Records for the exercise Block Start

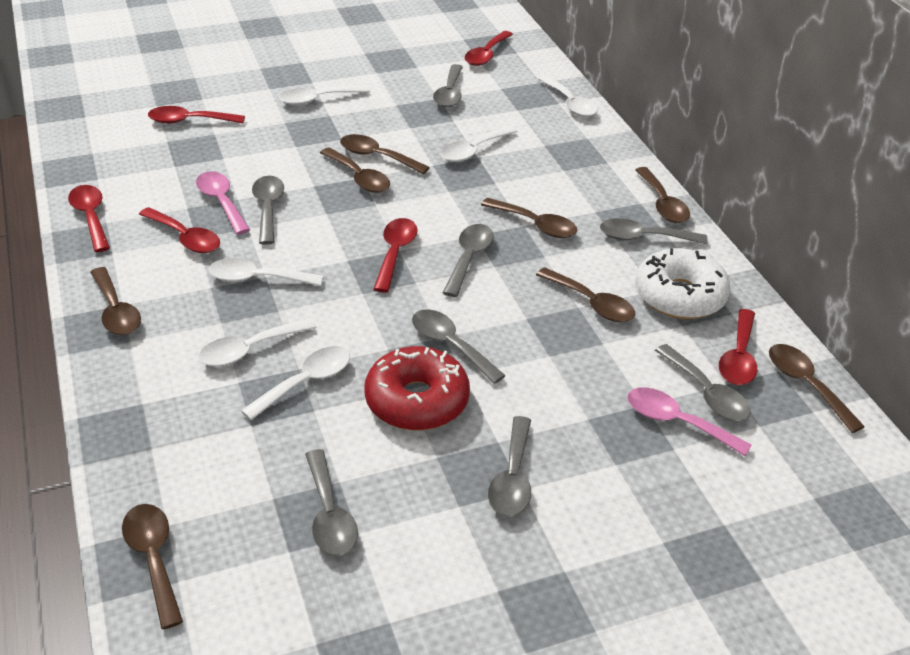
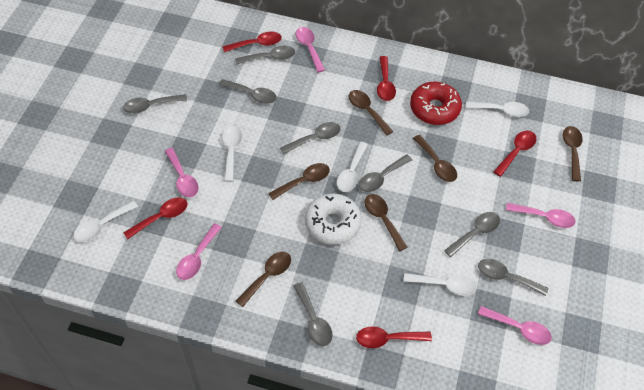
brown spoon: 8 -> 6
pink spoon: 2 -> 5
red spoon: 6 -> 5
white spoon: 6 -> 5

Records for the exercise Block End
Records for the exercise Block Start

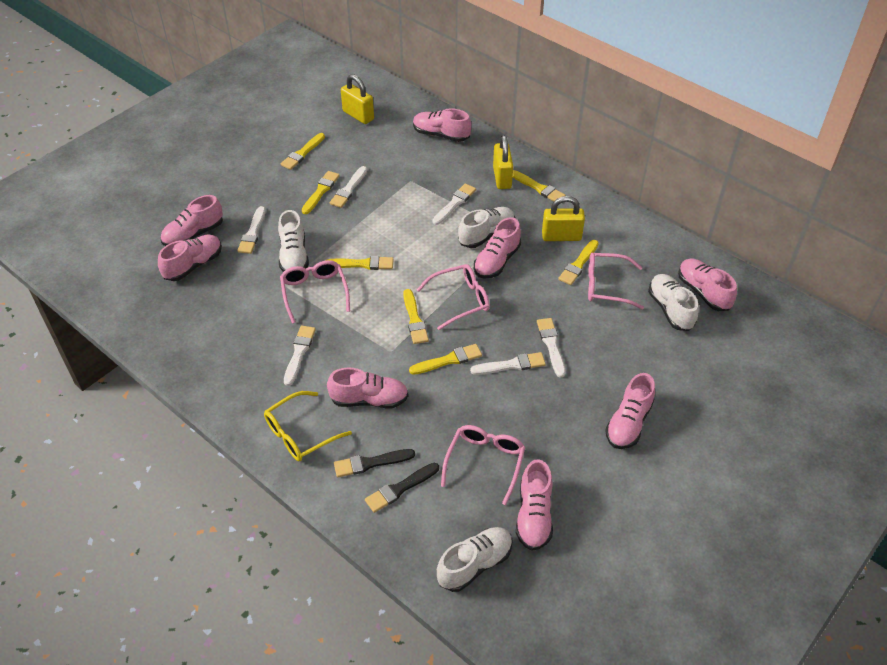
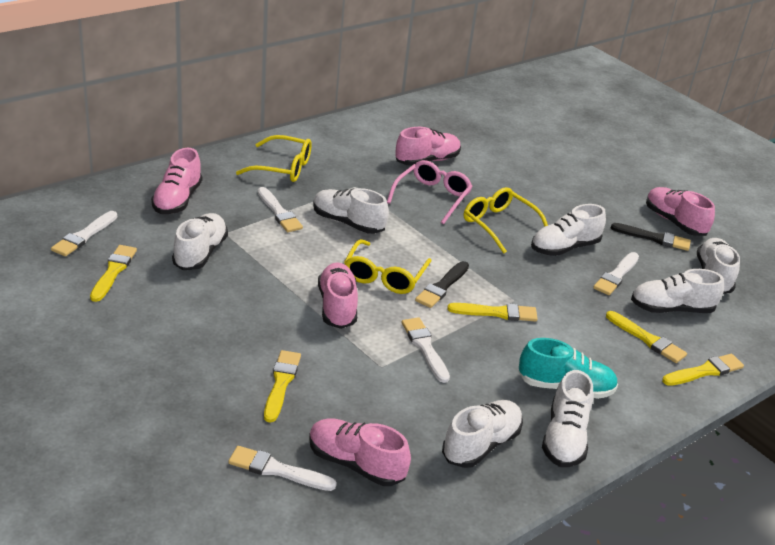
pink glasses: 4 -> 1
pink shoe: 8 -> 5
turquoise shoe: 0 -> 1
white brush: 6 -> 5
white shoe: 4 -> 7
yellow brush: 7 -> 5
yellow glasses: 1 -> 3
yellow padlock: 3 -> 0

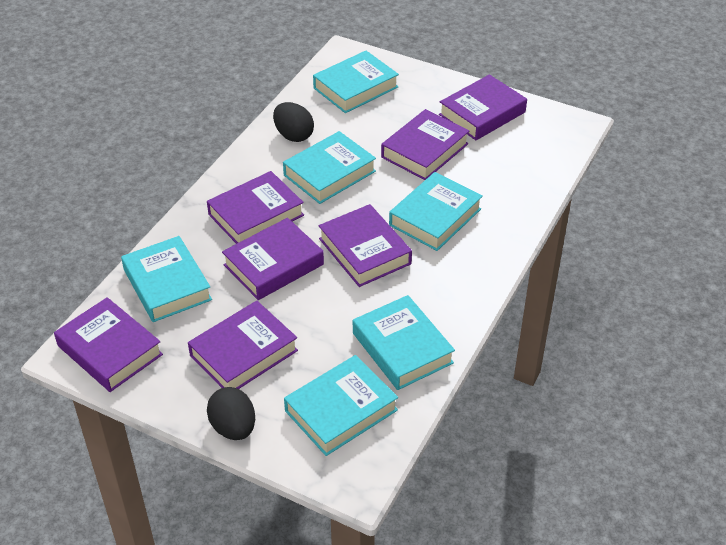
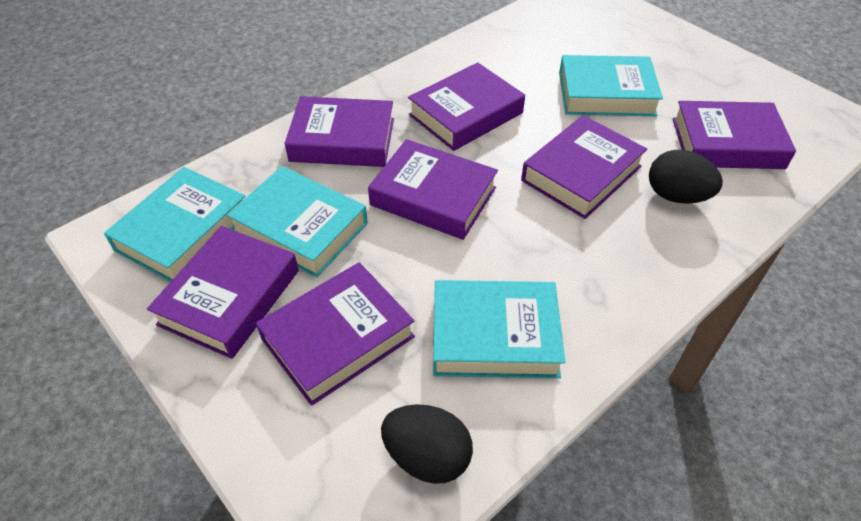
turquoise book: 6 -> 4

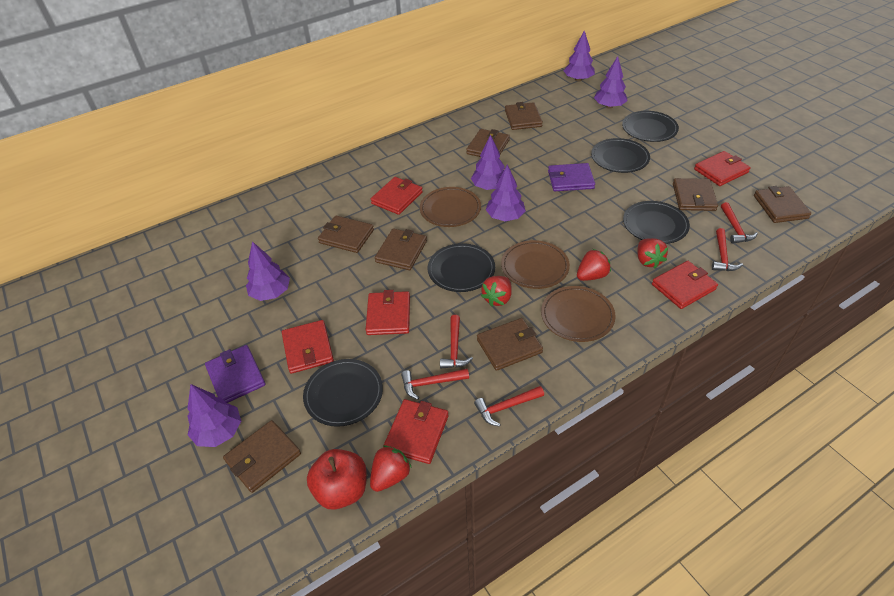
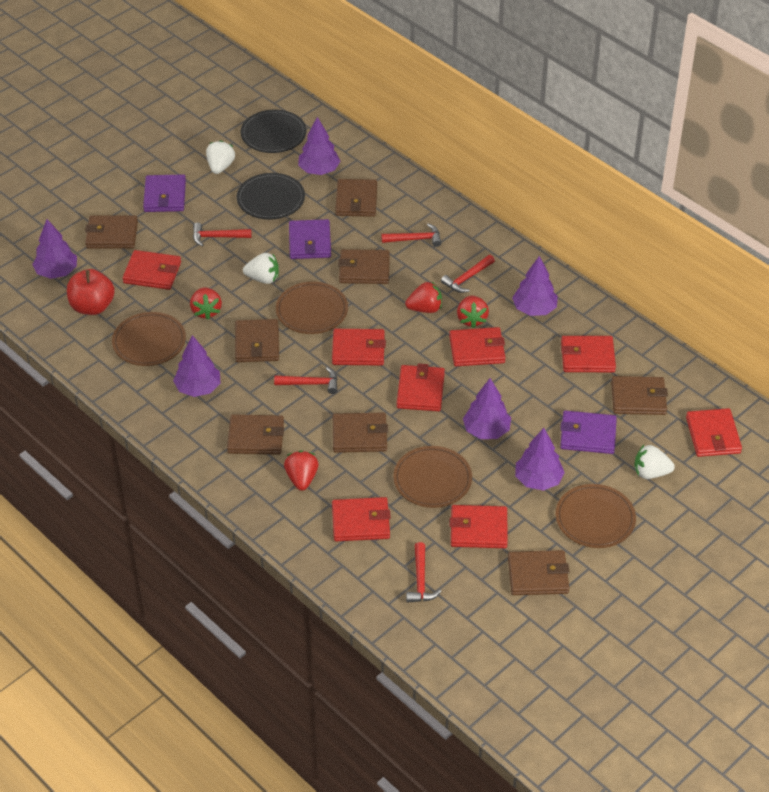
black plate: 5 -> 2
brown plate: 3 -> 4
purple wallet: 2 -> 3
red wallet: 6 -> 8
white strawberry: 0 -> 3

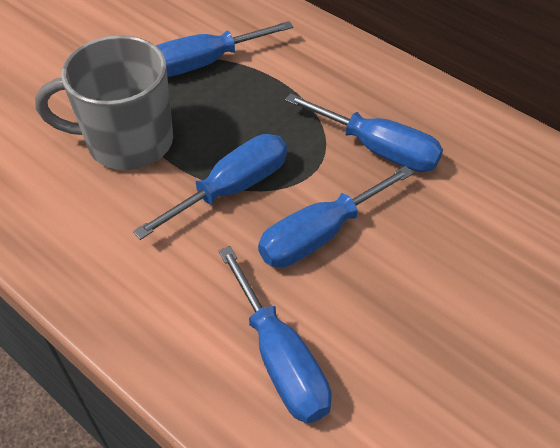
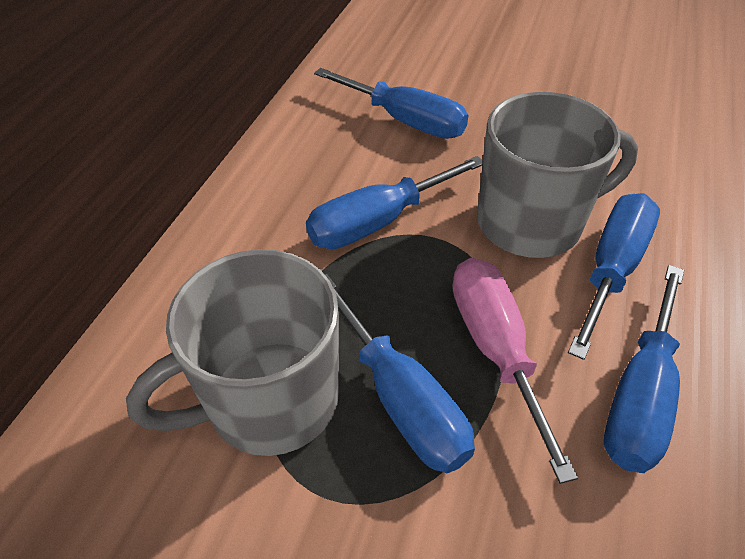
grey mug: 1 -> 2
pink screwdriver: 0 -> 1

Records for the exercise Block End
Records for the exercise Block Start

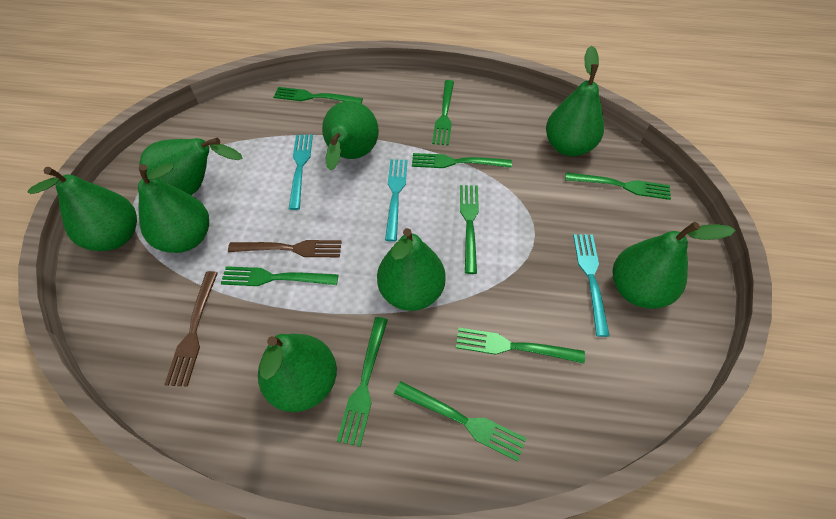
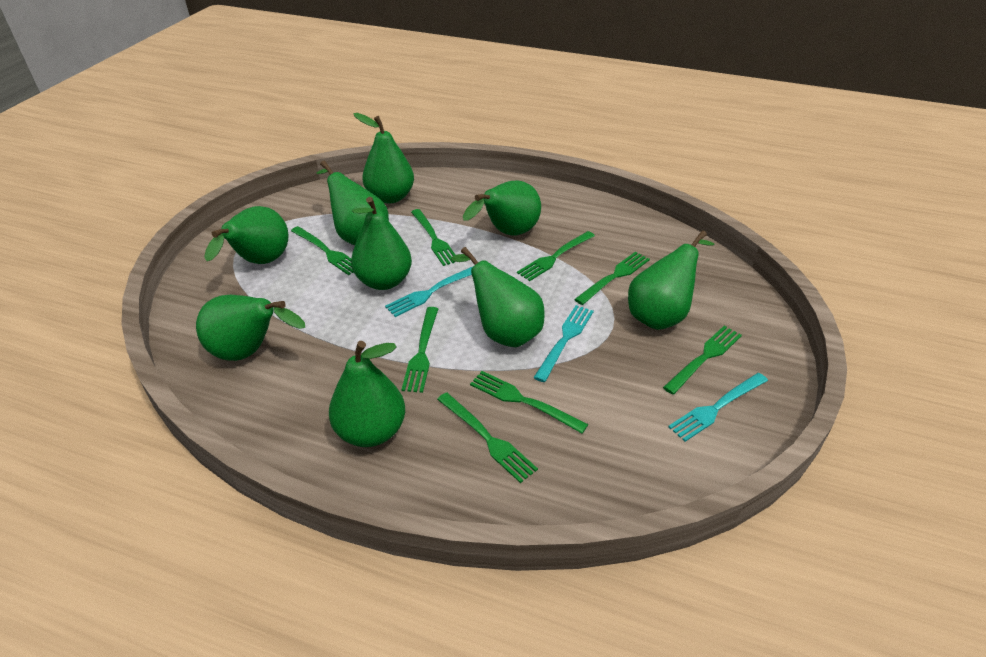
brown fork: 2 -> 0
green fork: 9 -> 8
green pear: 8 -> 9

Records for the exercise Block End

→ **Task brief**
From the listing above, restate verbatim the lines running from the one with "purple wallet: 2 -> 3" through the one with "pink screwdriver: 0 -> 1", inclusive, but not the pictures.

→ **Reply to the task**
purple wallet: 2 -> 3
red wallet: 6 -> 8
white strawberry: 0 -> 3

grey mug: 1 -> 2
pink screwdriver: 0 -> 1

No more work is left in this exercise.